> **Instructions to follow**
Wherever a line in the data below holds "green", copy that line.

Dataset excerpts Block Start

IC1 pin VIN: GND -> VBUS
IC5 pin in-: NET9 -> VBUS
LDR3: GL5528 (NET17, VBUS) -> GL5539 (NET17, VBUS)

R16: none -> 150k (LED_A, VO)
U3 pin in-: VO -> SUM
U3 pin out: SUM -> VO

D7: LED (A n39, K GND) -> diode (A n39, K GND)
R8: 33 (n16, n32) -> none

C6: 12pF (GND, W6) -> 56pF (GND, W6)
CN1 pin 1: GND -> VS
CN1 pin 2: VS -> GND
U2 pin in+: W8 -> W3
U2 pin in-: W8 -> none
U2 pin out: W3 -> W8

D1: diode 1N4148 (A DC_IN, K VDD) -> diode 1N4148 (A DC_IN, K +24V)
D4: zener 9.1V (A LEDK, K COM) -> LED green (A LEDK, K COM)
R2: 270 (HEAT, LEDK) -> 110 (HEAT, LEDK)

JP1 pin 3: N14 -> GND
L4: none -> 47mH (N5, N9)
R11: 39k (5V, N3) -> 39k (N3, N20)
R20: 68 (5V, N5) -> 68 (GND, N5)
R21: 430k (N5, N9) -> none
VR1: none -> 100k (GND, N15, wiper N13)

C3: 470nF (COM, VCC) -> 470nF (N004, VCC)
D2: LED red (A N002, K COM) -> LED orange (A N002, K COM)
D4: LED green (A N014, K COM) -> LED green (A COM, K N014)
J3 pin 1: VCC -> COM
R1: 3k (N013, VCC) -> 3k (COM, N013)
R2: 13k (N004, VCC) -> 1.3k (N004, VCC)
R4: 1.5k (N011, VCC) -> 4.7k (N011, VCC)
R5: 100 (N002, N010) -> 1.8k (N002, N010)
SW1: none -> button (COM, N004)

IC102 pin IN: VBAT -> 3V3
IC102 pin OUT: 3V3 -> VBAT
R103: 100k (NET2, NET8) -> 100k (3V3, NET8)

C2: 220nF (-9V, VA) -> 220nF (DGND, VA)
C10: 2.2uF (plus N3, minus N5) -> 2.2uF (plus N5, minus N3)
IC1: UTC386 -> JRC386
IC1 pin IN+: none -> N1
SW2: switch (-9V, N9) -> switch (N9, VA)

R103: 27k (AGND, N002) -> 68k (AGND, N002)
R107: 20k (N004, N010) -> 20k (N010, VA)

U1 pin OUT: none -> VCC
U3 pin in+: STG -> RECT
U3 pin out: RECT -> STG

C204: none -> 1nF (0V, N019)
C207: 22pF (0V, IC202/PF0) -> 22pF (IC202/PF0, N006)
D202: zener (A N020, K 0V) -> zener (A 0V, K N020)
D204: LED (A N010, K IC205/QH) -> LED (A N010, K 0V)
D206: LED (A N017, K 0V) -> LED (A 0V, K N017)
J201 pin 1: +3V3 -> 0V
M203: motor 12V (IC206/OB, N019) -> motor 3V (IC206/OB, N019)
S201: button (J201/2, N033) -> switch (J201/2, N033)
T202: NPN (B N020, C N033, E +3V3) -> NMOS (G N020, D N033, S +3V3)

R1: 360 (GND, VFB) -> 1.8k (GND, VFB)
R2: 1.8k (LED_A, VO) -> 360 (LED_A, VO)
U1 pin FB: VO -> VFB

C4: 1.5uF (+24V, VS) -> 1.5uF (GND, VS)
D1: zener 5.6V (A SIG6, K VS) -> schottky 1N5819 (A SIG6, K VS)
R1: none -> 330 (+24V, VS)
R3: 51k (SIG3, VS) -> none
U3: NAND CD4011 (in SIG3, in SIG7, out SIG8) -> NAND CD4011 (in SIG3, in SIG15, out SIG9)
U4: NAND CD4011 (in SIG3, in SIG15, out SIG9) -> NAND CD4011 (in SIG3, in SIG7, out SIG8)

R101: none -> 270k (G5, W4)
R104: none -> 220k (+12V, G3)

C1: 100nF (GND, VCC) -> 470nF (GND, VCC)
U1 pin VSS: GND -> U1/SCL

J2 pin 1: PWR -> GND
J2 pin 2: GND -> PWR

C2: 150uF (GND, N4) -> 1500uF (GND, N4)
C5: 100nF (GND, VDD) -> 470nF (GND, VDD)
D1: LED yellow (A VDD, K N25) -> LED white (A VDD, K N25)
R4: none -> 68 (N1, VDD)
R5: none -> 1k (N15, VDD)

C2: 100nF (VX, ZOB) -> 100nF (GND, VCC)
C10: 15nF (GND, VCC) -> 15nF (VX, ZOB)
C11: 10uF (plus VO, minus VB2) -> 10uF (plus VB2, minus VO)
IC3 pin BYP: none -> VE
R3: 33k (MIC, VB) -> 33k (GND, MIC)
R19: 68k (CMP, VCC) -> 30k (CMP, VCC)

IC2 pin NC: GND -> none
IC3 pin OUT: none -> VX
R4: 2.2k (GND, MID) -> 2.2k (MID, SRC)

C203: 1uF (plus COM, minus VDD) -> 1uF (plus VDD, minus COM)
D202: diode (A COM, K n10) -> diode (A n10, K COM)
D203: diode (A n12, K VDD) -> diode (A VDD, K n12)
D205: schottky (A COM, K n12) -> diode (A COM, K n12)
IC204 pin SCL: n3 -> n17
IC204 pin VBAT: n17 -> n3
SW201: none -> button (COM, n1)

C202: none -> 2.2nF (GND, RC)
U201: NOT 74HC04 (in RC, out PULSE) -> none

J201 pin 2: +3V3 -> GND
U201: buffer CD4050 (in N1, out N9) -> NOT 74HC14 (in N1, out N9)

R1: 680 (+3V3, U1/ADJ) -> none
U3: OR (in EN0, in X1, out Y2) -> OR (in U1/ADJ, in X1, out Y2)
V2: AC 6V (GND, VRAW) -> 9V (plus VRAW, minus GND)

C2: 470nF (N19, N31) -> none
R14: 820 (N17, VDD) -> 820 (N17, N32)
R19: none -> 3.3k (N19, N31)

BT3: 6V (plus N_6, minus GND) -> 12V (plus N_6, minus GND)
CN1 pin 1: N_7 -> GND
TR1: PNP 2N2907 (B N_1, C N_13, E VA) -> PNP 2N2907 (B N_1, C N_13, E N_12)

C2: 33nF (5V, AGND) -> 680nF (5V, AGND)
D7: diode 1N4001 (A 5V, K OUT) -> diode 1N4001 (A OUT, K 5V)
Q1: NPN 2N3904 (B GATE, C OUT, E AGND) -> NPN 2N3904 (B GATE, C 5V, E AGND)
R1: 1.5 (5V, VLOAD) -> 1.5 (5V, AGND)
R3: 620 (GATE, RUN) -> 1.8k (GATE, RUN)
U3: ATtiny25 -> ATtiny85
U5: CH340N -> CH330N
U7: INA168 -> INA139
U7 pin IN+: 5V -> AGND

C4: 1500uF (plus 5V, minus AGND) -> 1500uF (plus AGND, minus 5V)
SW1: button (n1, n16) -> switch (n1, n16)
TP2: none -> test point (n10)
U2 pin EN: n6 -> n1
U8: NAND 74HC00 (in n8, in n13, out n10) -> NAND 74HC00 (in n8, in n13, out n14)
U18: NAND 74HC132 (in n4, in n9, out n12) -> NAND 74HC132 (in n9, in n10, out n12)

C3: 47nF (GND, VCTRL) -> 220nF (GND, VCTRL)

Dataset excerpts Block End

> **Answer section**
D4: zener 9.1V (A LEDK, K COM) -> LED green (A LEDK, K COM)
D4: LED green (A N014, K COM) -> LED green (A COM, K N014)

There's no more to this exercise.